TASK DETAILS:
Would you retype the listing word for word, skipping its pictures?

DATASET SECTION:
:::::

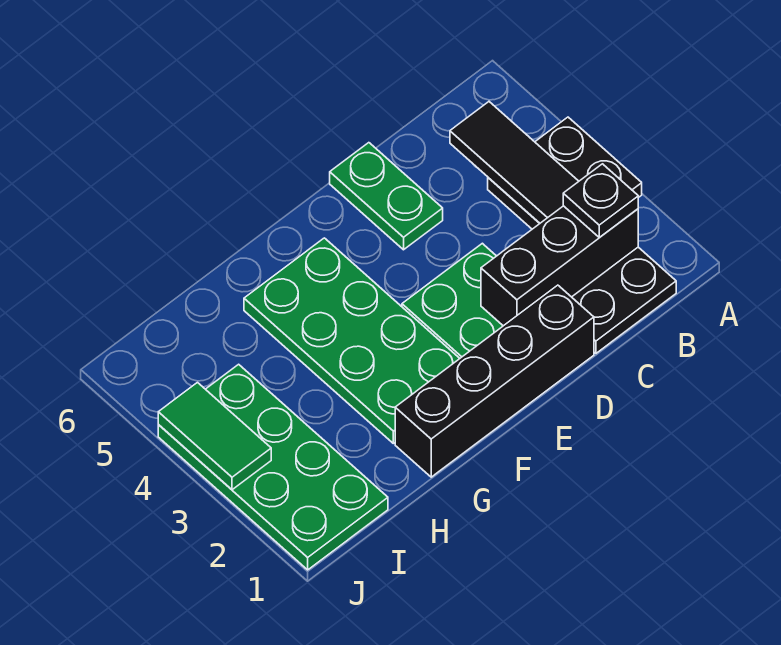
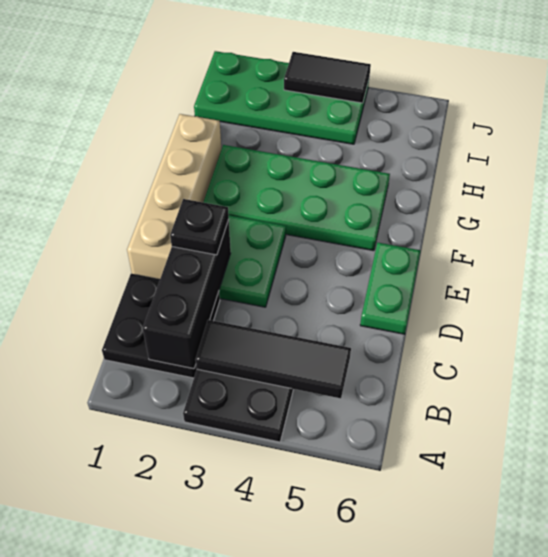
black plate B2 level 3 -> black plate D2 level 3
black brick D1:G1 level 1 -> tan brick D1:G1 level 1
green plate D5:D6 level 1 -> green plate D6:E6 level 1
green tile J3:J4 level 2 -> black tile J3:J4 level 2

:::::

ANSWER TO THIS PROBLEM:
black plate B2 level 3 -> black plate D2 level 3
black brick D1:G1 level 1 -> tan brick D1:G1 level 1
green plate D5:D6 level 1 -> green plate D6:E6 level 1
green tile J3:J4 level 2 -> black tile J3:J4 level 2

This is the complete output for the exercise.